(Object state comparisons)
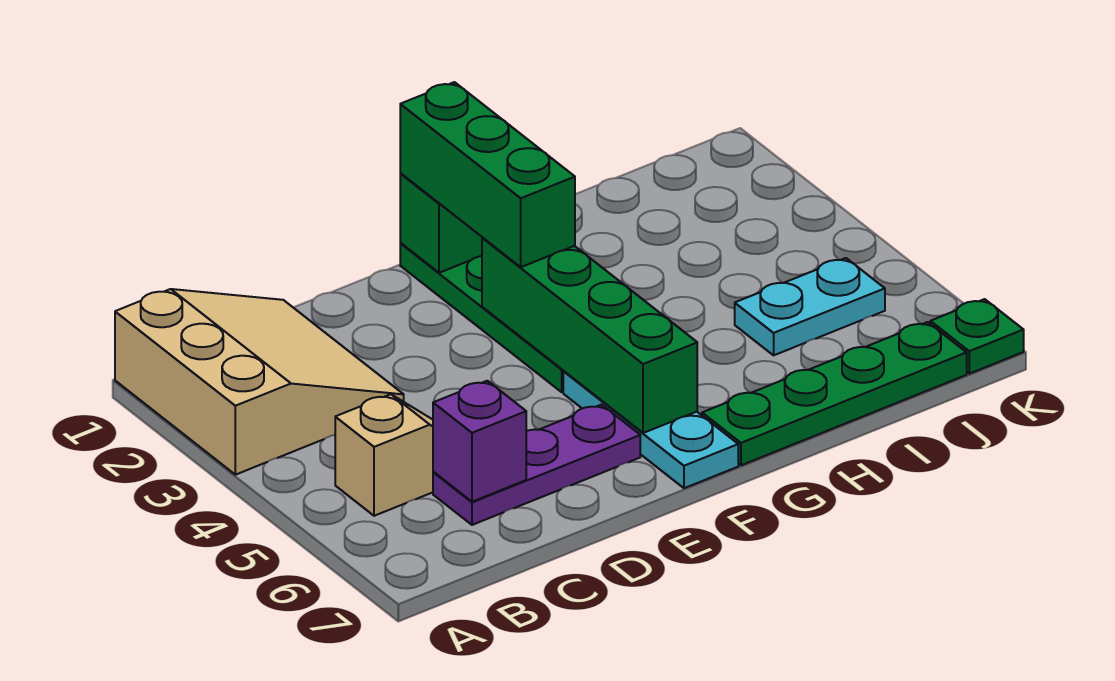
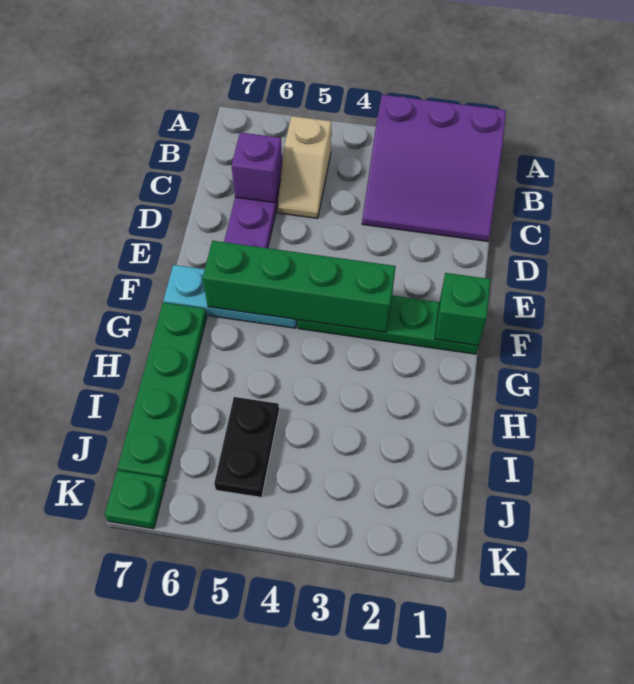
tan slope A1:C3 level 1 top A -> purple slope A1:C3 level 1 top A
green brick F1:F3 level 3 -> none
cyan plate I5:J5 level 1 -> black plate I5:J5 level 1

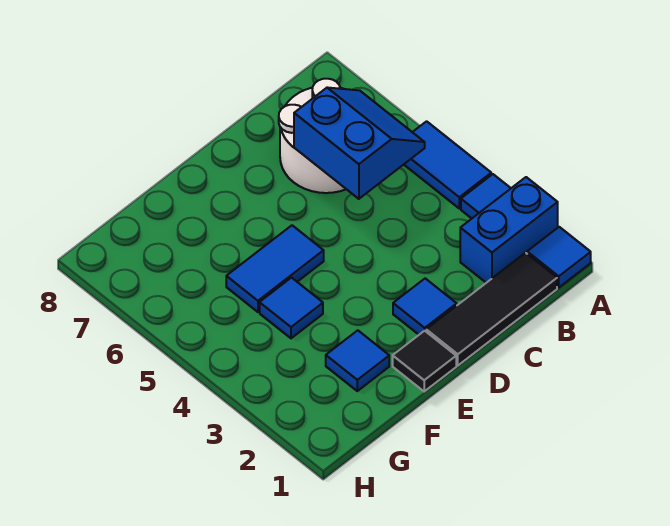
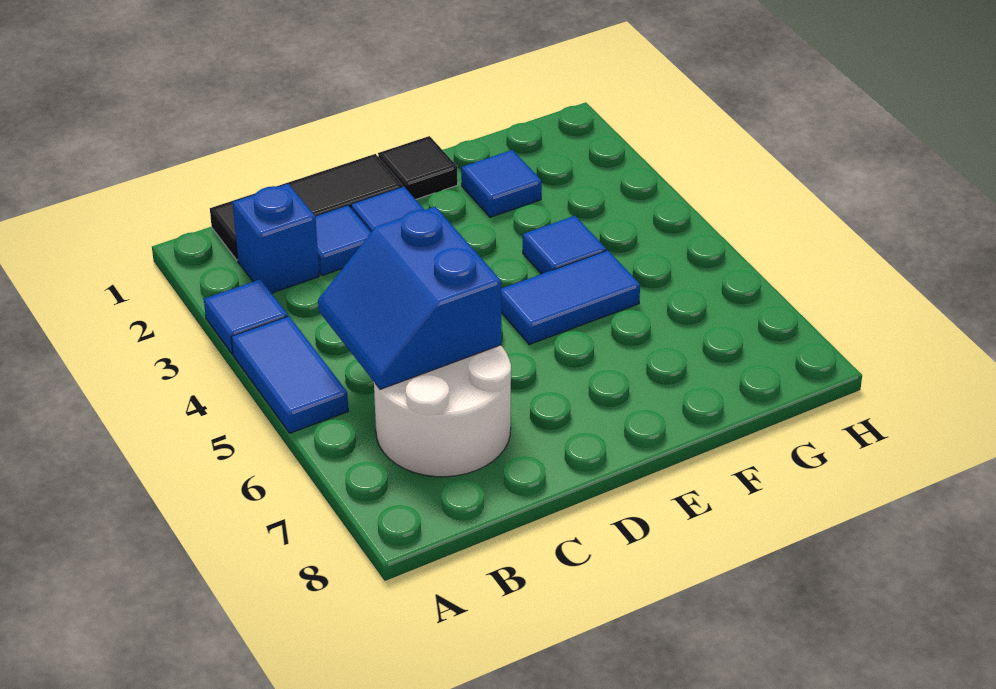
blue tile A1 level 1 -> blue tile C2 level 1
blue brick A2:B2 level 1 -> blue brick B2 level 1

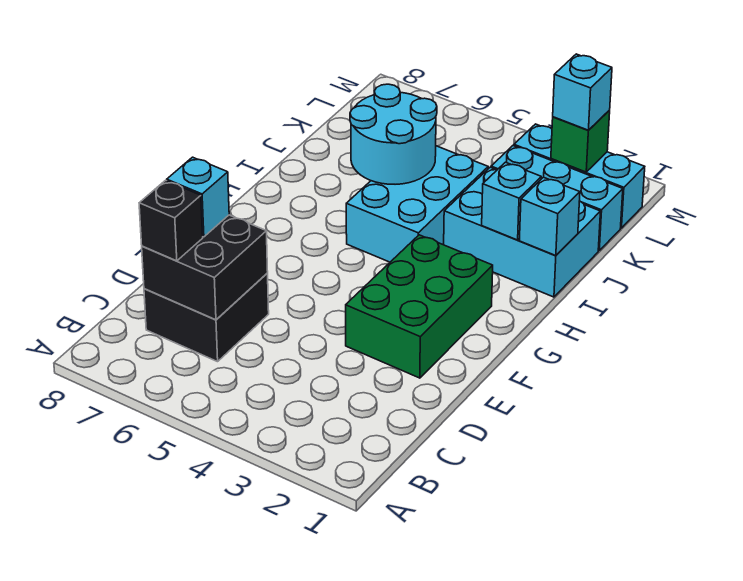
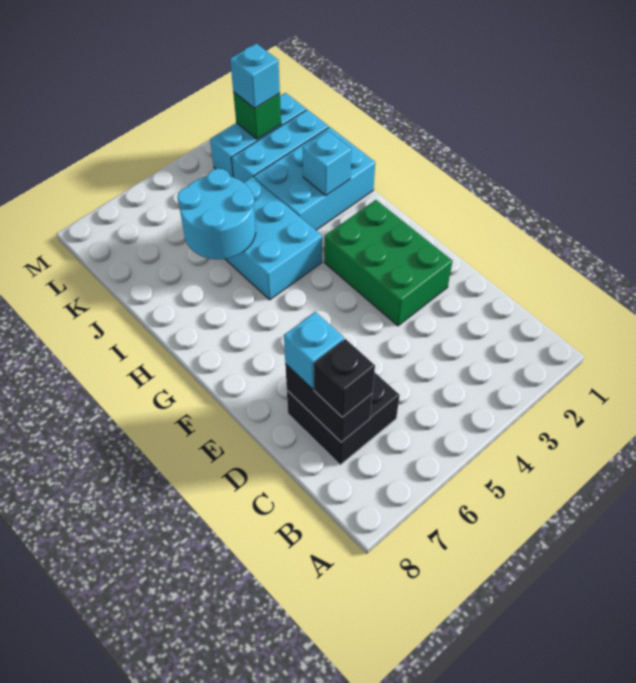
black brick C6:D7 level 2 -> black brick C7:D7 level 2
cyan brick I1 level 2 -> none

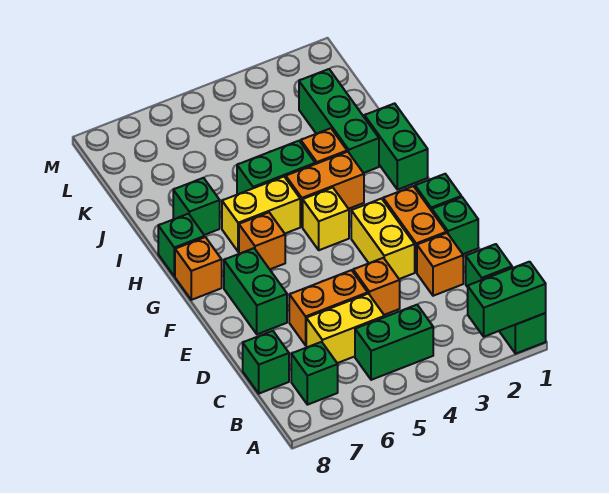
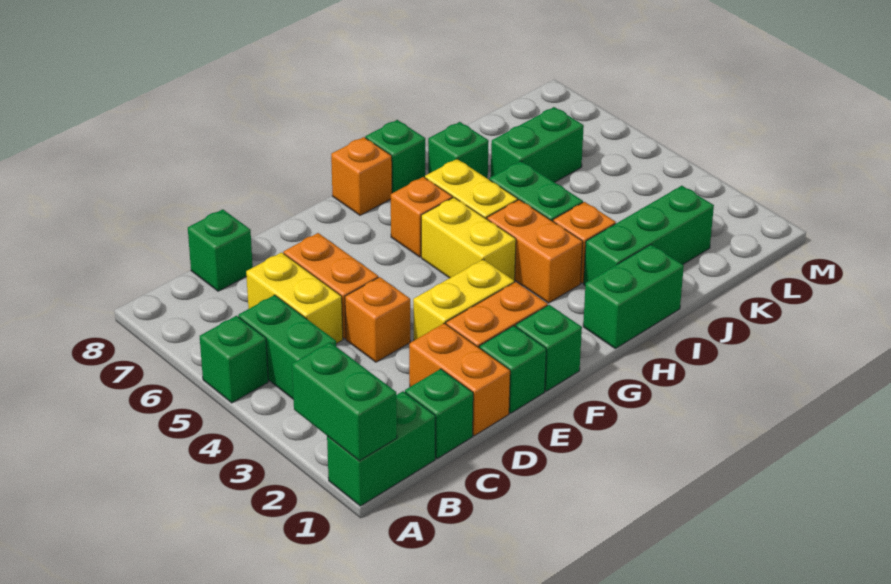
green brick B7 level 1 -> green brick A5 level 1
orange brick D2 level 1 -> orange brick D1:D2 level 1
green brick E7:F7 level 1 -> green brick J6:K6 level 1
yellow brick G4 level 1 -> yellow brick G4:G5 level 1

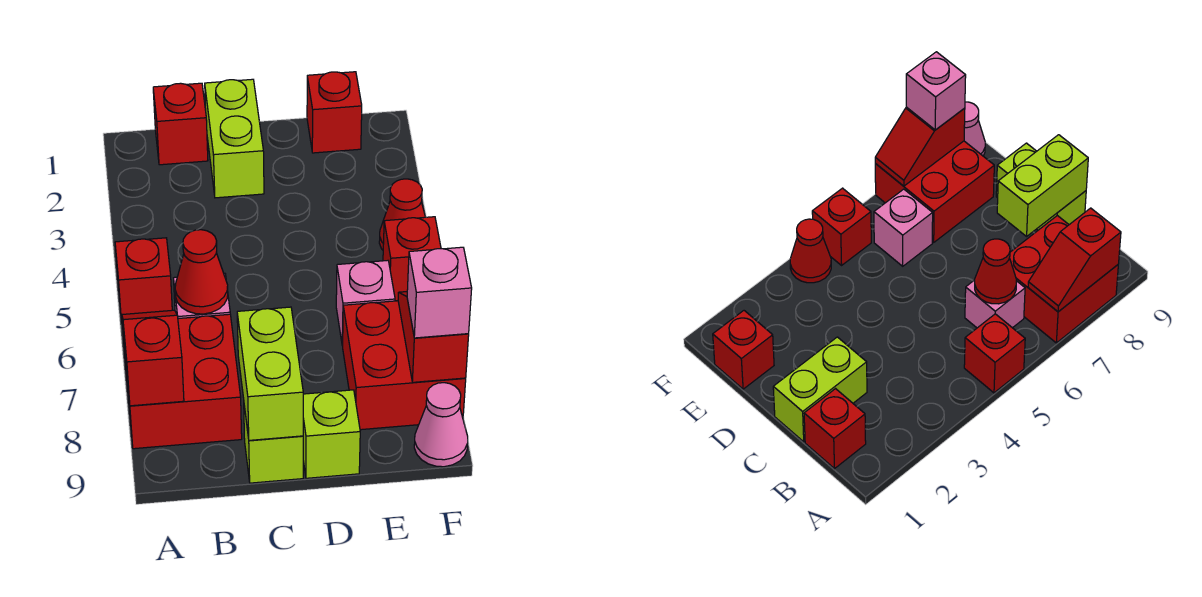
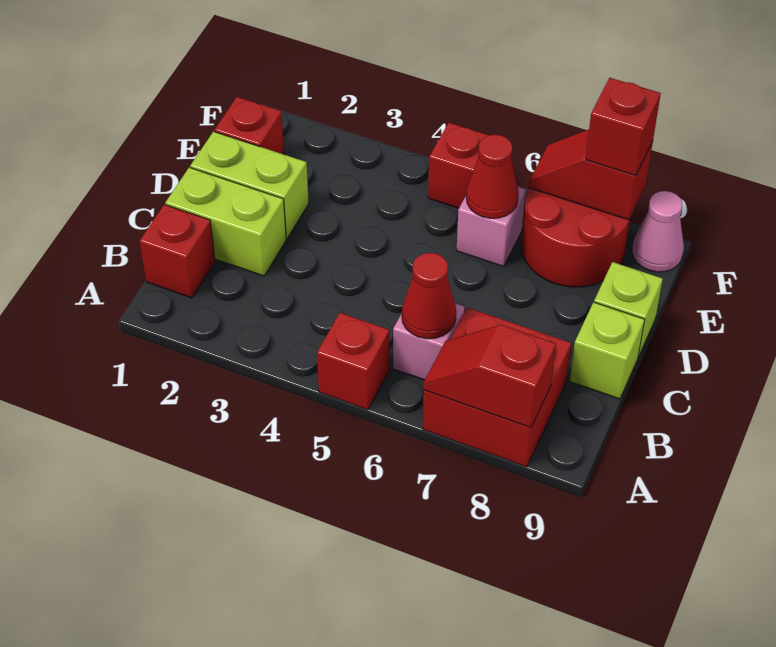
lime brick C8:C9 level 2 -> lime brick D1:D2 level 1
red brick E7:F8 level 1 -> red round brick E7:F8 level 1
red cone F4 level 1 -> red cone E6 level 2
pink brick F8 level 3 -> red brick F8 level 3

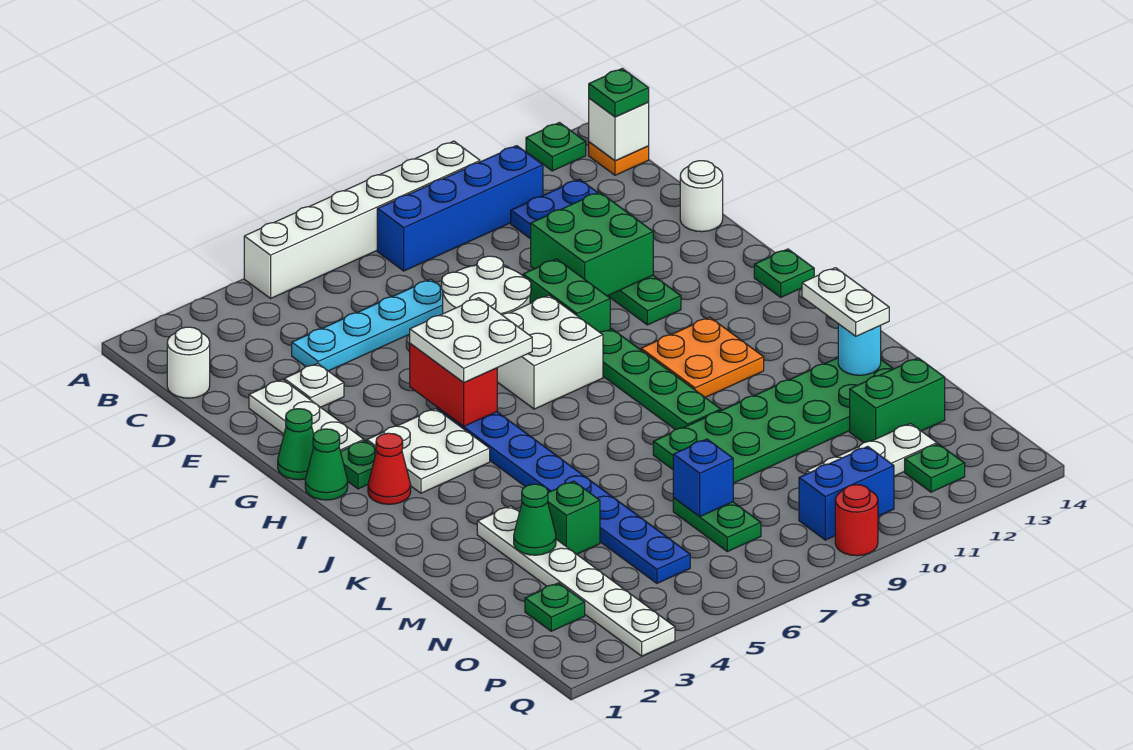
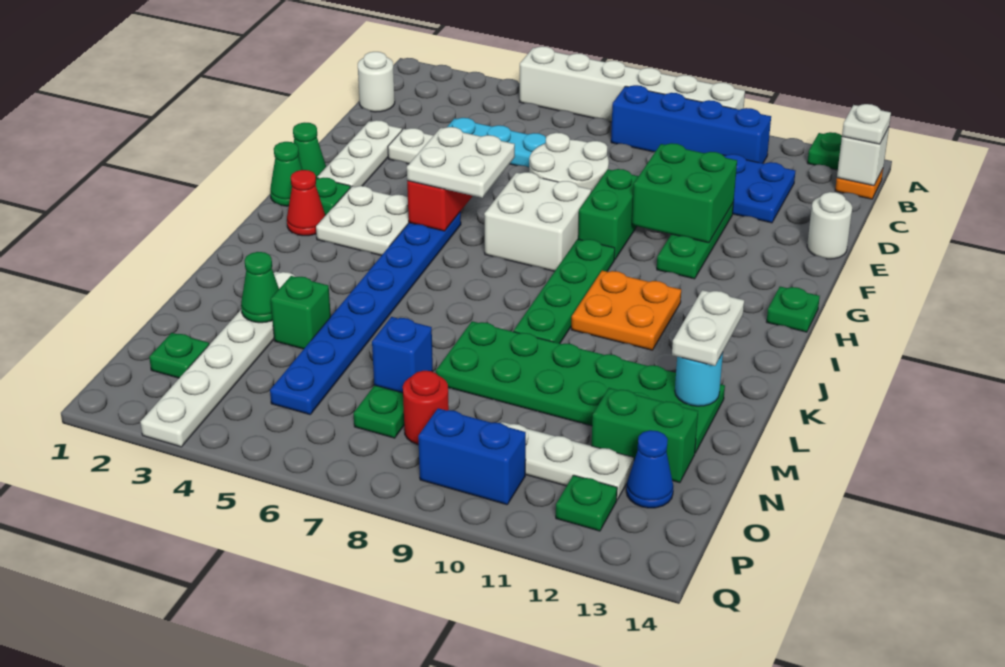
green plate B14 level 3 -> white plate B14 level 3
none -> blue cone O13 level 1
red round brick Q9 level 1 -> red round brick O8 level 1

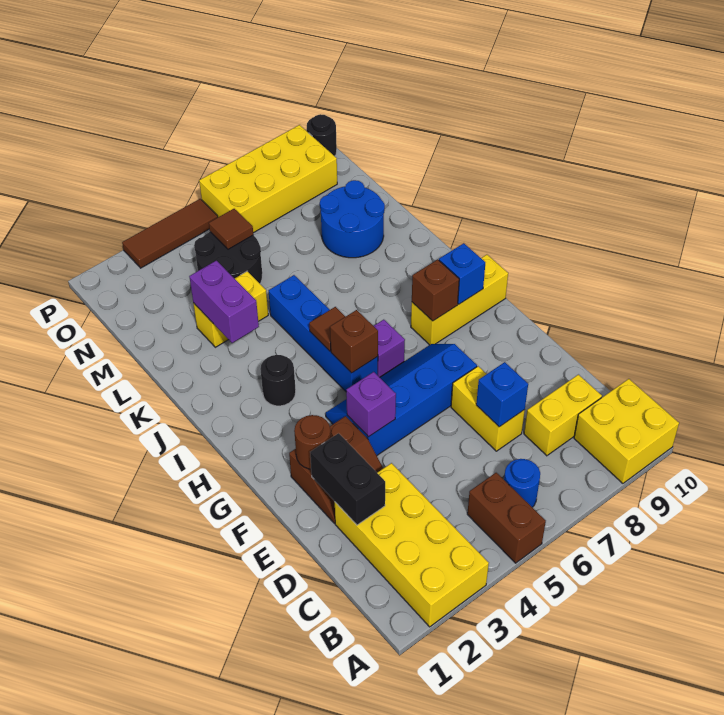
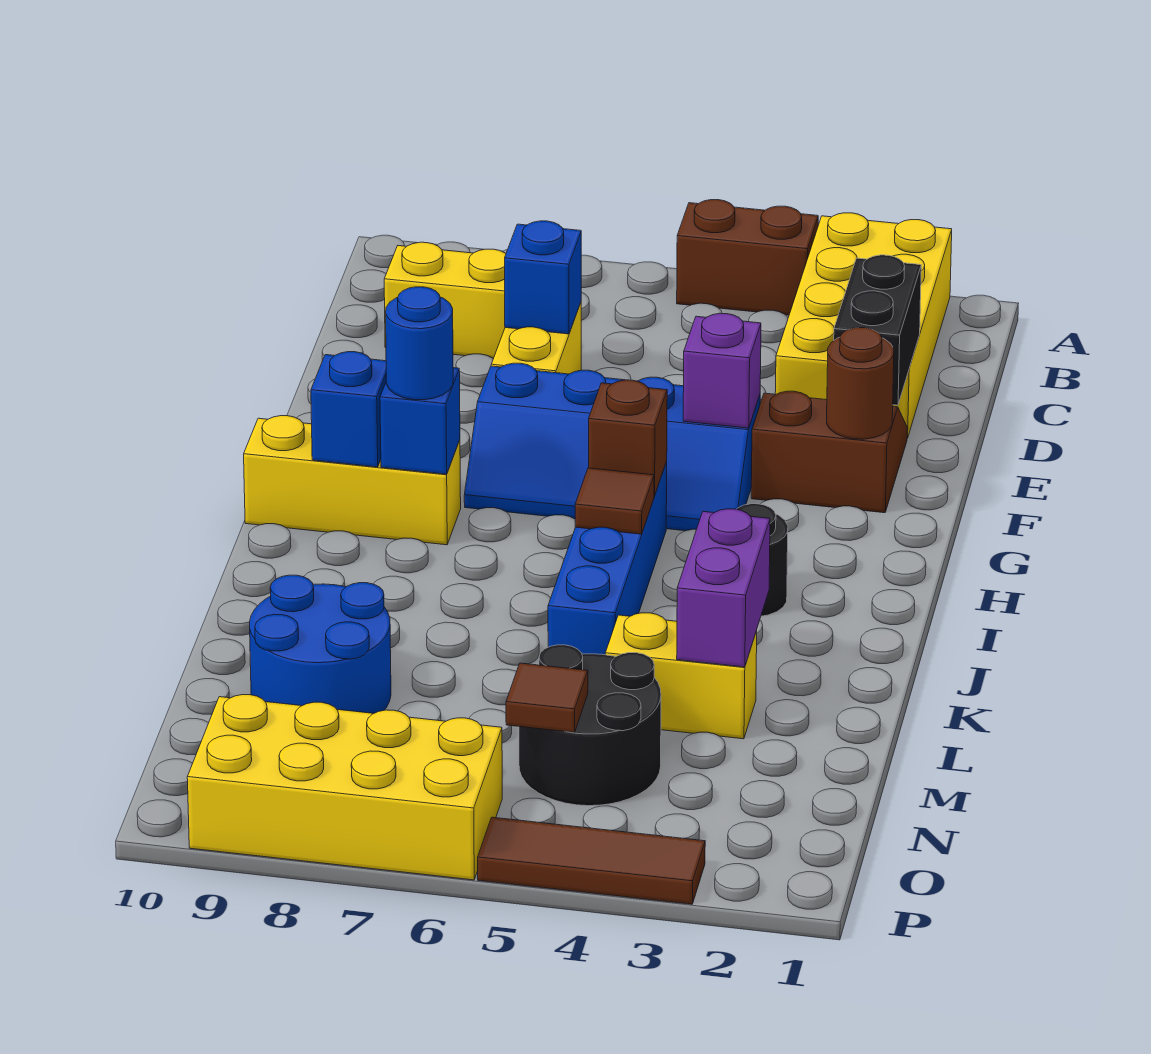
brown brick A5:B5 level 1 -> brown brick A4:A5 level 1
yellow brick A9:B10 level 1 -> none
blue round brick B6 level 1 -> blue round brick H8 level 3
purple brick H6 level 1 -> none
brown brick H8 level 2 -> blue brick H8 level 2
black round brick P10 level 1 -> none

# Task:
Whenever a line above includes the string "none", copy it.

# Answer section:
green brick F1:F3 level 3 -> none
cyan brick I1 level 2 -> none
none -> blue cone O13 level 1
yellow brick A9:B10 level 1 -> none
purple brick H6 level 1 -> none
black round brick P10 level 1 -> none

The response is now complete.